__Exercise brief__
Lines with the word "minus" in them are the ones to copy from the records.

__Working data__
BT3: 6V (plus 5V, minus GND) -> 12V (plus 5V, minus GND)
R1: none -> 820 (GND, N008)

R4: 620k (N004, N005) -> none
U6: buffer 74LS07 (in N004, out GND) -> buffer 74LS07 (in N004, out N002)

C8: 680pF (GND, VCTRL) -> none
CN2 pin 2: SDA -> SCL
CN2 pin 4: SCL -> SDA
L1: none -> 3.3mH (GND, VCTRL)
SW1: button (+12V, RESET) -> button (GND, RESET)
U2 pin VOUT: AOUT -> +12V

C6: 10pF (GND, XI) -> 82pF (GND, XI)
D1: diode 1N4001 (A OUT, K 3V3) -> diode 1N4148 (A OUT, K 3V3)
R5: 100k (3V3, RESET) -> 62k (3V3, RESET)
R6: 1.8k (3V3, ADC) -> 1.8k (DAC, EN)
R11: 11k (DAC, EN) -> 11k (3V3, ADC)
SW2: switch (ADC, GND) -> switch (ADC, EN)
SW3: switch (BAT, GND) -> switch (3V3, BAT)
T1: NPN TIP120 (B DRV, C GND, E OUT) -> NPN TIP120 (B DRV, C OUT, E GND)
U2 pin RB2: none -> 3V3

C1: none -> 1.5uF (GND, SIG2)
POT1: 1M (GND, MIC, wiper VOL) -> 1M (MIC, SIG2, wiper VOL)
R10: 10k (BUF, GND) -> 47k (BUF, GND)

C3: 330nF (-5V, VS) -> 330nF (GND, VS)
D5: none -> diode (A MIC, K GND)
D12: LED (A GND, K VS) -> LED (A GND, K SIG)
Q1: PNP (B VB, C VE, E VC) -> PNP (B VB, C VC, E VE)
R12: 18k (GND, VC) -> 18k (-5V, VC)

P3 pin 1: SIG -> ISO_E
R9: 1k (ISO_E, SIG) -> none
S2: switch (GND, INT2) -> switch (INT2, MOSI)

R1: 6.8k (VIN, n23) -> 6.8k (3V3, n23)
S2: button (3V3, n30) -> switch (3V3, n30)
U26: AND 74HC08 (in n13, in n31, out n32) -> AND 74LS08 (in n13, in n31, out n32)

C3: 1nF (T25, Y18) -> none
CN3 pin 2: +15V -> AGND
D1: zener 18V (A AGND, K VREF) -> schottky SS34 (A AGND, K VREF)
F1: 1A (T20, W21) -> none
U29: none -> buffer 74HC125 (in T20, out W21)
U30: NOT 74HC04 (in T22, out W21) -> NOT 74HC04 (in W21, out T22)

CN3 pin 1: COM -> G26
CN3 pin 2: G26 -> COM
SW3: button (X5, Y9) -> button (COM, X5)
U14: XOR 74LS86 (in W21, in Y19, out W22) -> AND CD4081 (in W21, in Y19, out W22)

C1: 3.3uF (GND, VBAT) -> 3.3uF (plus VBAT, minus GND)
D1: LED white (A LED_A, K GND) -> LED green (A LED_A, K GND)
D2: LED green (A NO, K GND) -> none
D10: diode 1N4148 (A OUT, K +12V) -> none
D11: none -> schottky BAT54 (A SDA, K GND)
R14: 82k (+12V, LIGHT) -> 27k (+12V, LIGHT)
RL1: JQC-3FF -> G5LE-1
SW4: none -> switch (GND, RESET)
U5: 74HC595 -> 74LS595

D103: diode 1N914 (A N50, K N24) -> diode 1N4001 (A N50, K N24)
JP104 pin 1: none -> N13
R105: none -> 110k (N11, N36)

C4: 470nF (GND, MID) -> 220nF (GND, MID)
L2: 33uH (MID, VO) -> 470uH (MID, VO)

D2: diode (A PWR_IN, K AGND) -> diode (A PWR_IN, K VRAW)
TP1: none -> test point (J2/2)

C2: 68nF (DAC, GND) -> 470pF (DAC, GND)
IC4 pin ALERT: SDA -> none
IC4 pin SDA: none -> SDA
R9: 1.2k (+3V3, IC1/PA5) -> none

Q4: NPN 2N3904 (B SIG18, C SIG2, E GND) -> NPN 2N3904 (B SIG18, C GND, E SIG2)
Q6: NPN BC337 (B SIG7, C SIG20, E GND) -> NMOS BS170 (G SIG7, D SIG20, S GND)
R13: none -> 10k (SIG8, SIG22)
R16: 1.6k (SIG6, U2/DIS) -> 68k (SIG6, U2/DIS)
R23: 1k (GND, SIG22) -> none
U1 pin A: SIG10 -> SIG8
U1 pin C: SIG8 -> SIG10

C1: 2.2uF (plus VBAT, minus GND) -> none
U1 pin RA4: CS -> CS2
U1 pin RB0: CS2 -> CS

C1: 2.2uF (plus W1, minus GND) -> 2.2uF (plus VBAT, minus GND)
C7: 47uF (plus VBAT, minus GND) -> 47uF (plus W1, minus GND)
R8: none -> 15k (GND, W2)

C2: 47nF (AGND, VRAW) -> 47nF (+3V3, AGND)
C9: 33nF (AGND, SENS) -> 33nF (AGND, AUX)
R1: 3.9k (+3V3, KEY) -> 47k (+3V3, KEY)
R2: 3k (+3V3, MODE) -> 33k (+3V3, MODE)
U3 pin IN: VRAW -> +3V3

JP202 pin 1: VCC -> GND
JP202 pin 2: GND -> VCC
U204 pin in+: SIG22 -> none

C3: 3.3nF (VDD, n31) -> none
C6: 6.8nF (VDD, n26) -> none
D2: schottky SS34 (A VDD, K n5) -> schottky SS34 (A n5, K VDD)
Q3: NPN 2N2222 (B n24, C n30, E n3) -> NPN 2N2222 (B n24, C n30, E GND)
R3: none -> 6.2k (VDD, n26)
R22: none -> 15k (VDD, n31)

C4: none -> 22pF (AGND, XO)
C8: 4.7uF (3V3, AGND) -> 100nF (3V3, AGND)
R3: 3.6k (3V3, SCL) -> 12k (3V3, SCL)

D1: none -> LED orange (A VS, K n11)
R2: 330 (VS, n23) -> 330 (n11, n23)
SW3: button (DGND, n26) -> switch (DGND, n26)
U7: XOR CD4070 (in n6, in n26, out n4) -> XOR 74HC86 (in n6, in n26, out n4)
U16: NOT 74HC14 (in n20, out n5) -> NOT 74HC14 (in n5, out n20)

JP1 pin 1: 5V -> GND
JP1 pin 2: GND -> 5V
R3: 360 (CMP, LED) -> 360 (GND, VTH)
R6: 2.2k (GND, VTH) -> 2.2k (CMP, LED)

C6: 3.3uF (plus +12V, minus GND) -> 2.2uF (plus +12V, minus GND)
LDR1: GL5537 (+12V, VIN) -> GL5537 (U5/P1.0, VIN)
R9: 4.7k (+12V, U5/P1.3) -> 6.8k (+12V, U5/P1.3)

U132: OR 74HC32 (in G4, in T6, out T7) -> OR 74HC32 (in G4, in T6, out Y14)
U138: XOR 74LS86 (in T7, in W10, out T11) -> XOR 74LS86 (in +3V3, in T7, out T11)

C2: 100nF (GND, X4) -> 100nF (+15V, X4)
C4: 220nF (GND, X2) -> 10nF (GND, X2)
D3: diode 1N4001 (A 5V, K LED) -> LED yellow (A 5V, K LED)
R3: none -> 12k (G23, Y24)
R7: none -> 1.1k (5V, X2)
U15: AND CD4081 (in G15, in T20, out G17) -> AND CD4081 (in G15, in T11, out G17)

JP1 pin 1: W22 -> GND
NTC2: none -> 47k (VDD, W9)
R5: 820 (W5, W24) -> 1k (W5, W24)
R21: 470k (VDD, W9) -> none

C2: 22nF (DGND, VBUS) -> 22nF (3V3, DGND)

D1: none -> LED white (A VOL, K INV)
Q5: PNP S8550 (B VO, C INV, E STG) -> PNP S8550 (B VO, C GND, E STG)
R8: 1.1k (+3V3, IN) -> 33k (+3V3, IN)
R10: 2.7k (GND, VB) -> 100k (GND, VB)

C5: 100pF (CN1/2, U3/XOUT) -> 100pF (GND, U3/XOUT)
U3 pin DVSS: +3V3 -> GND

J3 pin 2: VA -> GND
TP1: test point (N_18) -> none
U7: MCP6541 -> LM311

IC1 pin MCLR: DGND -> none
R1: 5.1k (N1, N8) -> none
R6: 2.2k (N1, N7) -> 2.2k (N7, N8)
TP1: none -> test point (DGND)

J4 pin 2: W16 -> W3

__Answer below__
BT3: 6V (plus 5V, minus GND) -> 12V (plus 5V, minus GND)
C1: 3.3uF (GND, VBAT) -> 3.3uF (plus VBAT, minus GND)
C1: 2.2uF (plus VBAT, minus GND) -> none
C1: 2.2uF (plus W1, minus GND) -> 2.2uF (plus VBAT, minus GND)
C7: 47uF (plus VBAT, minus GND) -> 47uF (plus W1, minus GND)
C6: 3.3uF (plus +12V, minus GND) -> 2.2uF (plus +12V, minus GND)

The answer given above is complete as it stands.